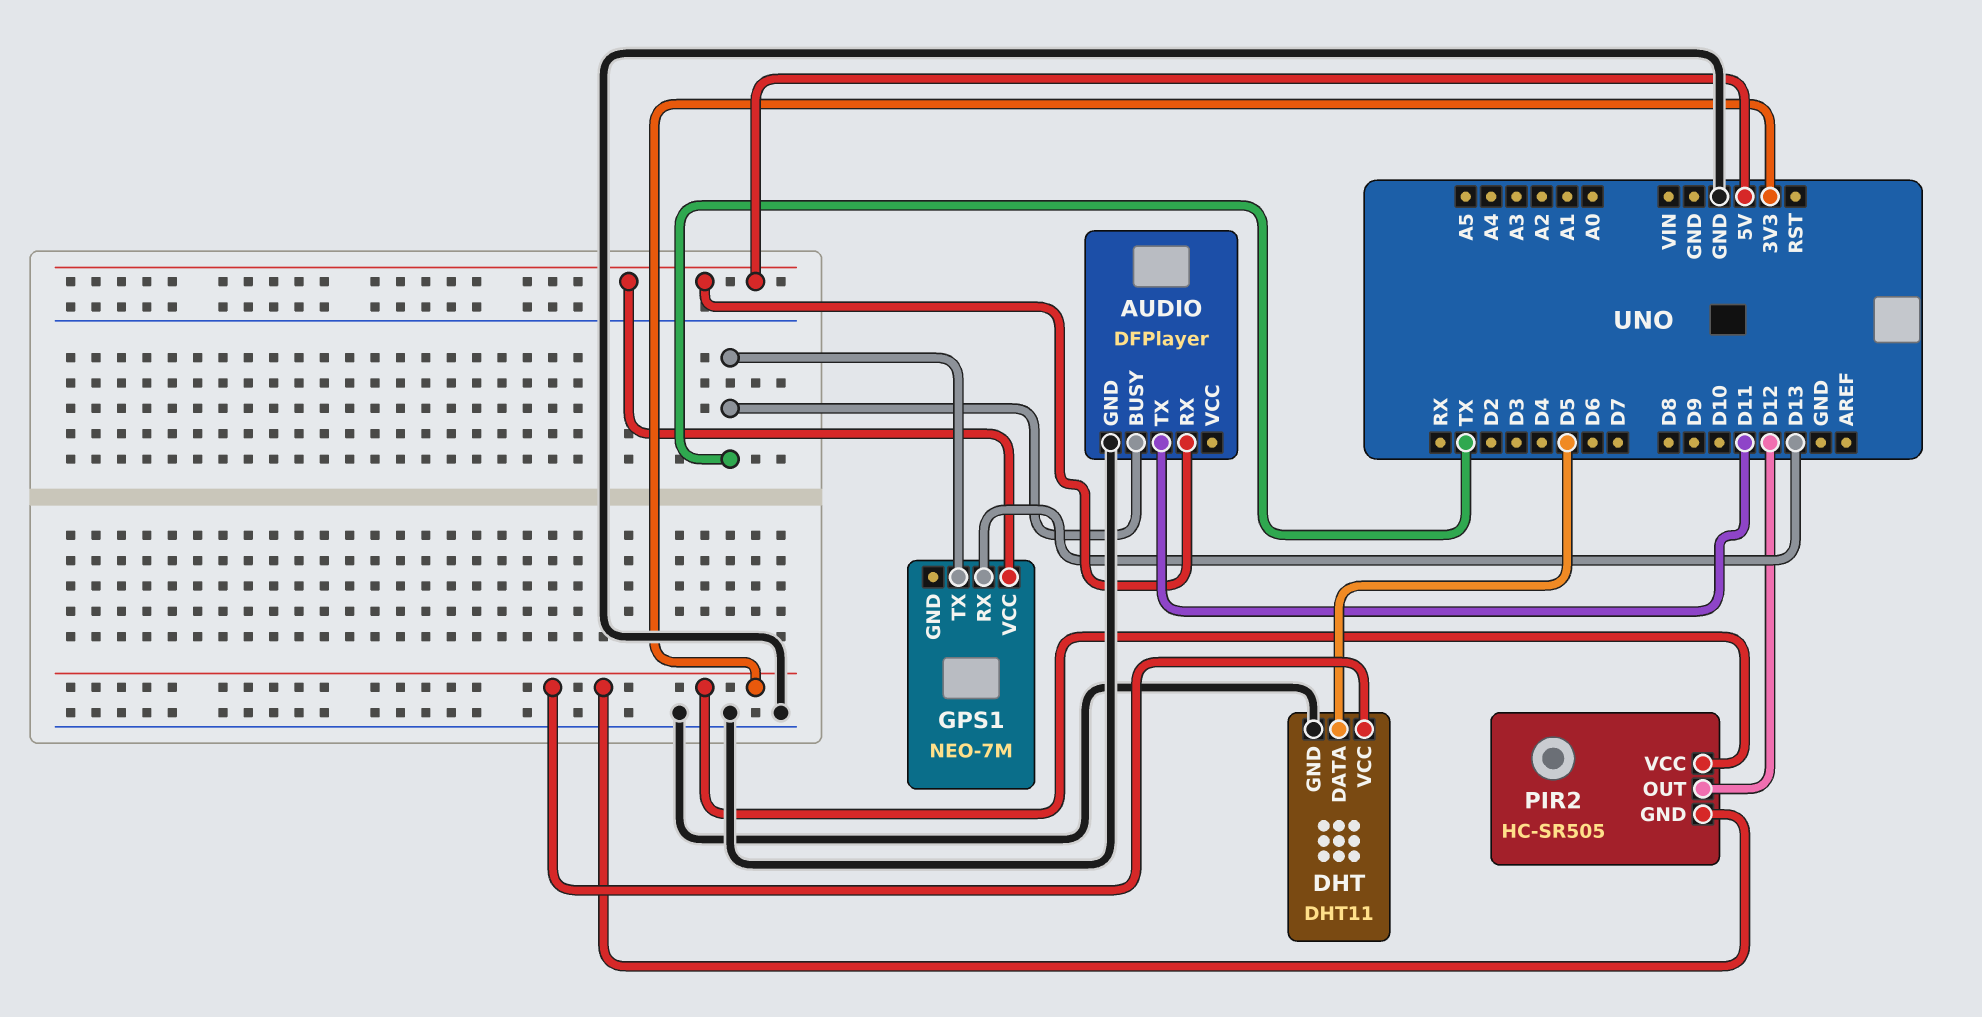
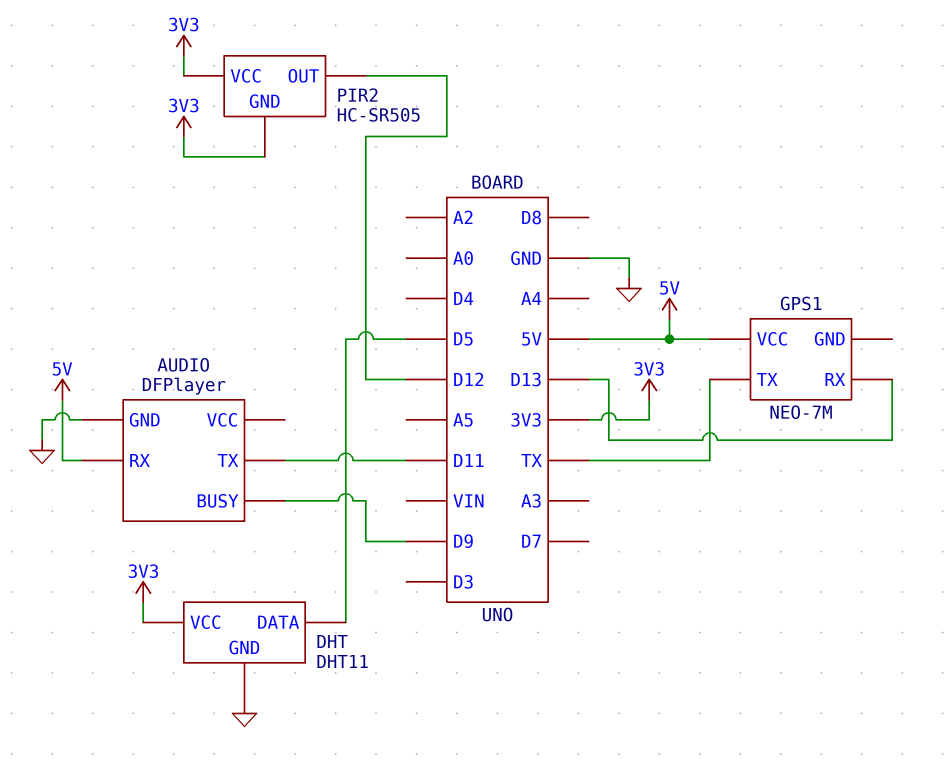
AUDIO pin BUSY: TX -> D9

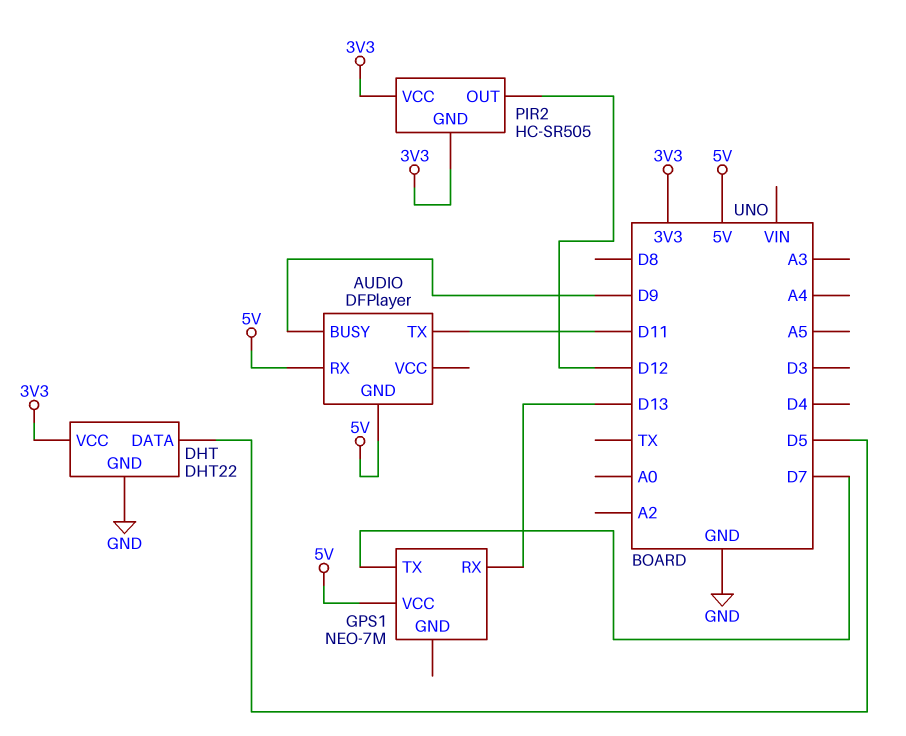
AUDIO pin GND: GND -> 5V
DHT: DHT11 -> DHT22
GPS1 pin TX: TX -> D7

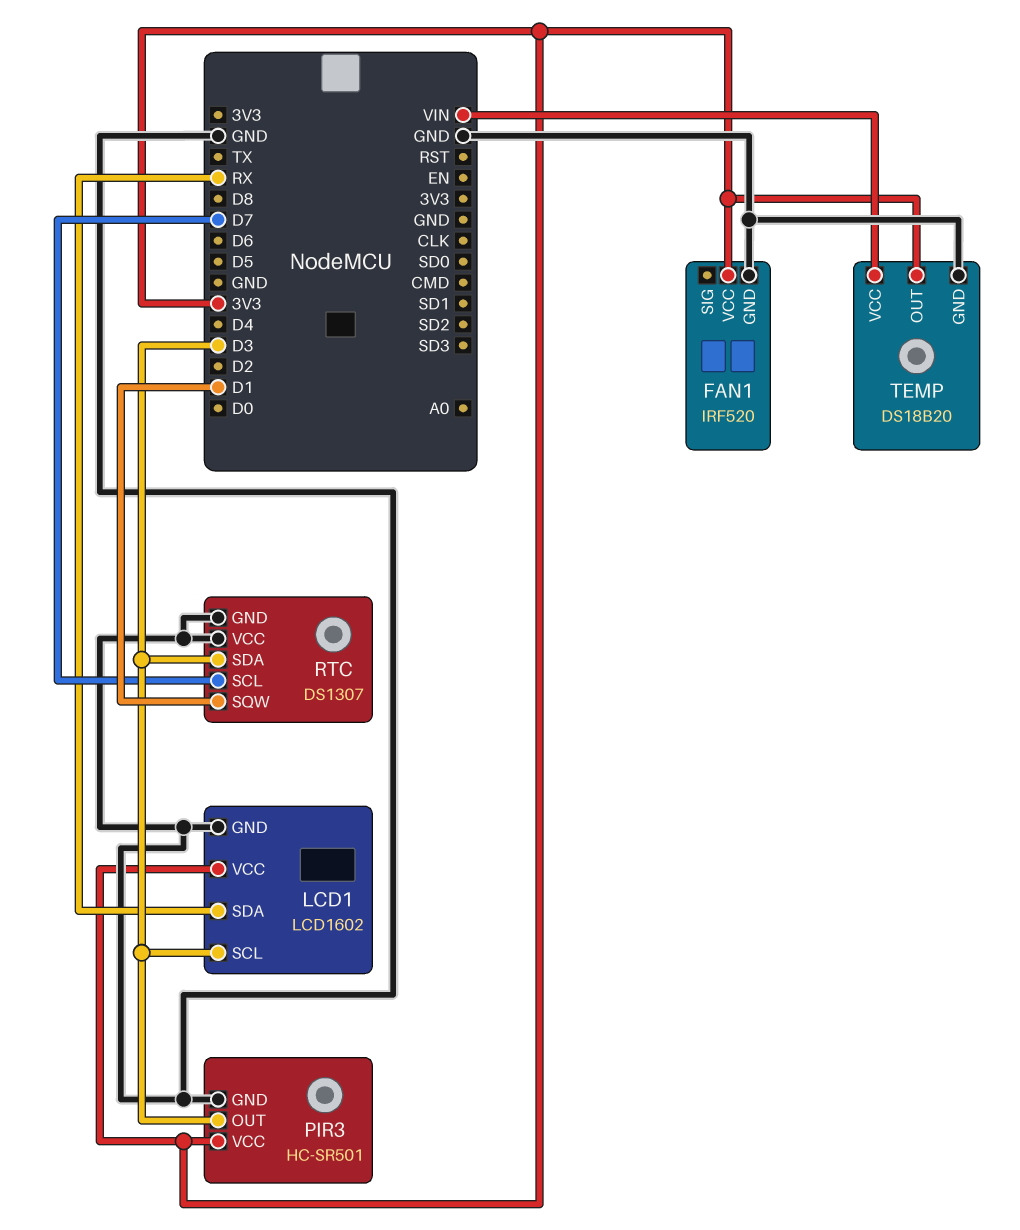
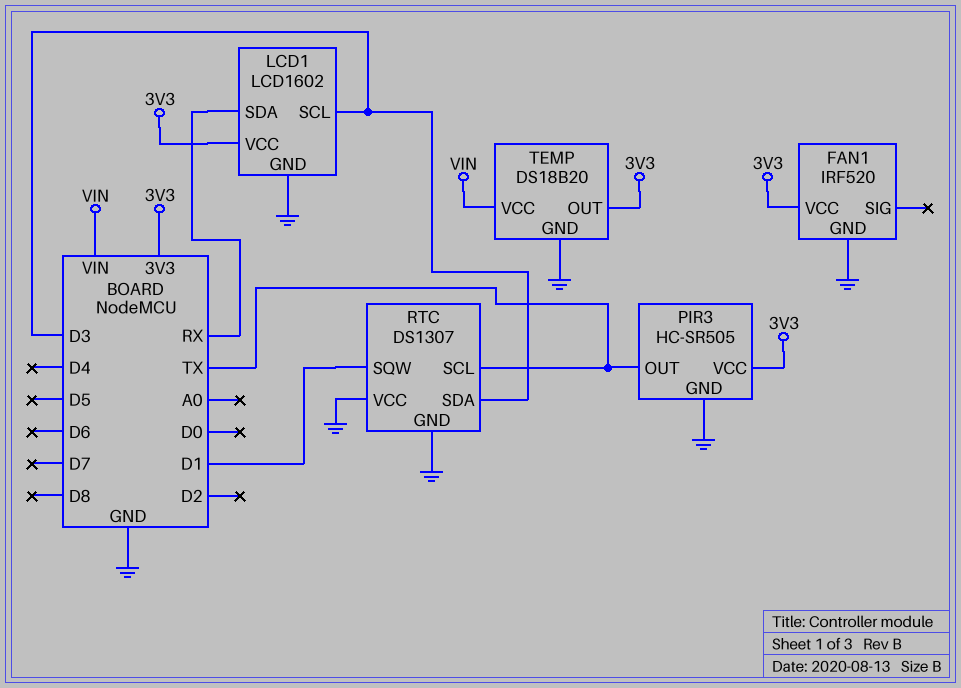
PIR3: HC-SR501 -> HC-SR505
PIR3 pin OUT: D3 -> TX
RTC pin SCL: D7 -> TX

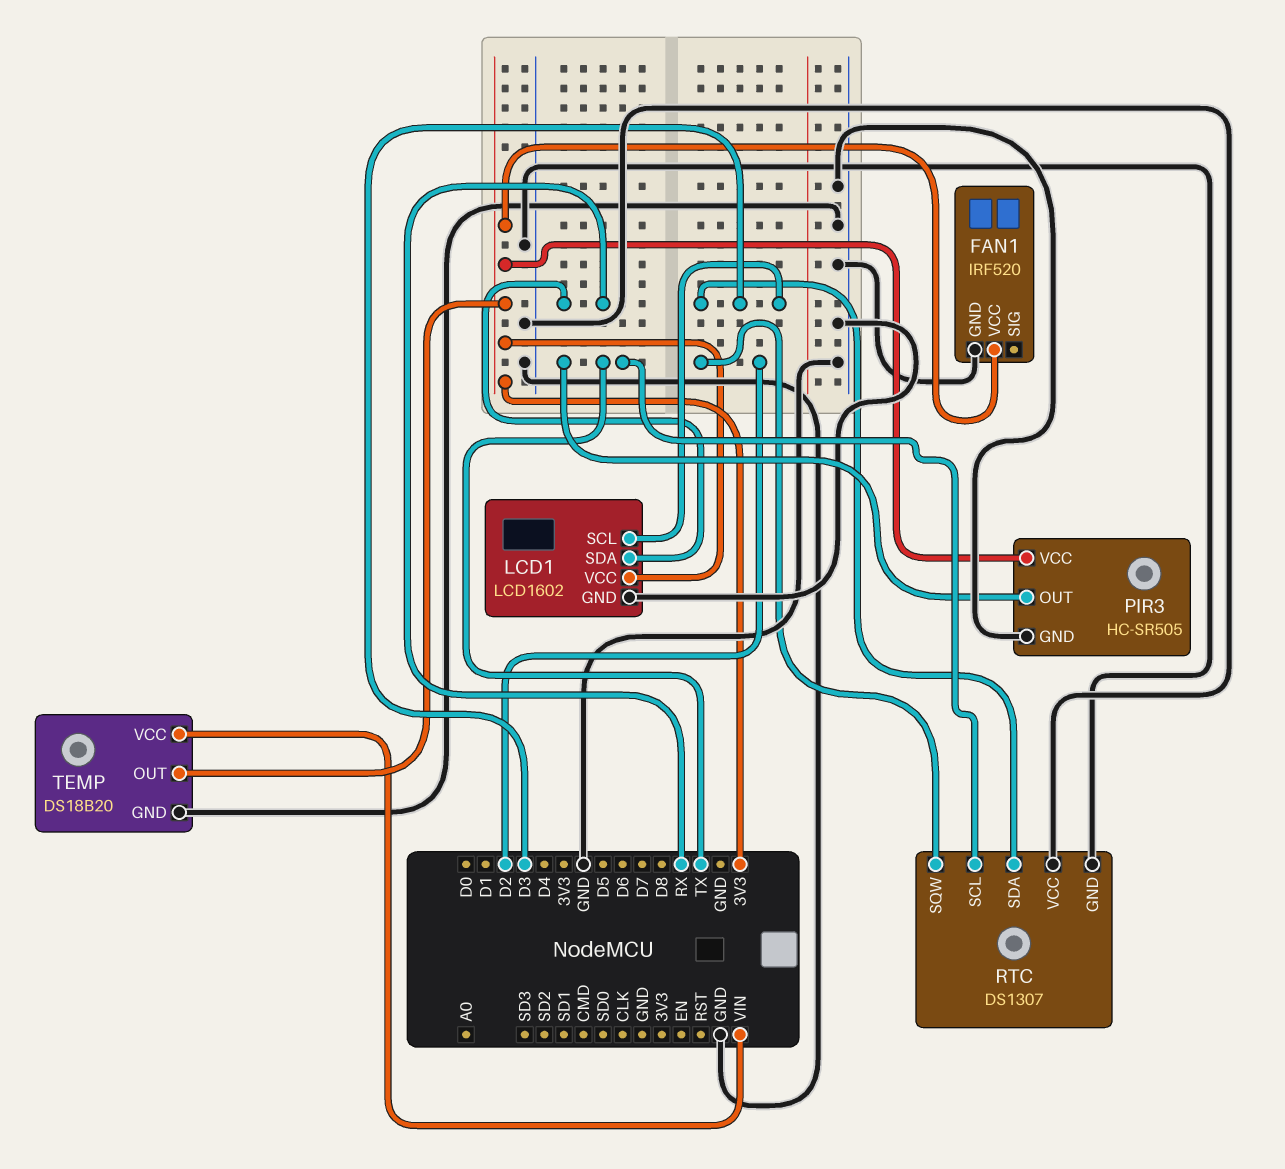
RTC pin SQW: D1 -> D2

◆ **WHAT IS NEEDED**
Nothing but the lines from the one containing "GPS1 pin TX: TX -> D7" through the end of the listing should be written out, each exactly, and pictures must be left out.

◆ **EXPECTED OUTPUT**
GPS1 pin TX: TX -> D7

PIR3: HC-SR501 -> HC-SR505
PIR3 pin OUT: D3 -> TX
RTC pin SCL: D7 -> TX

RTC pin SQW: D1 -> D2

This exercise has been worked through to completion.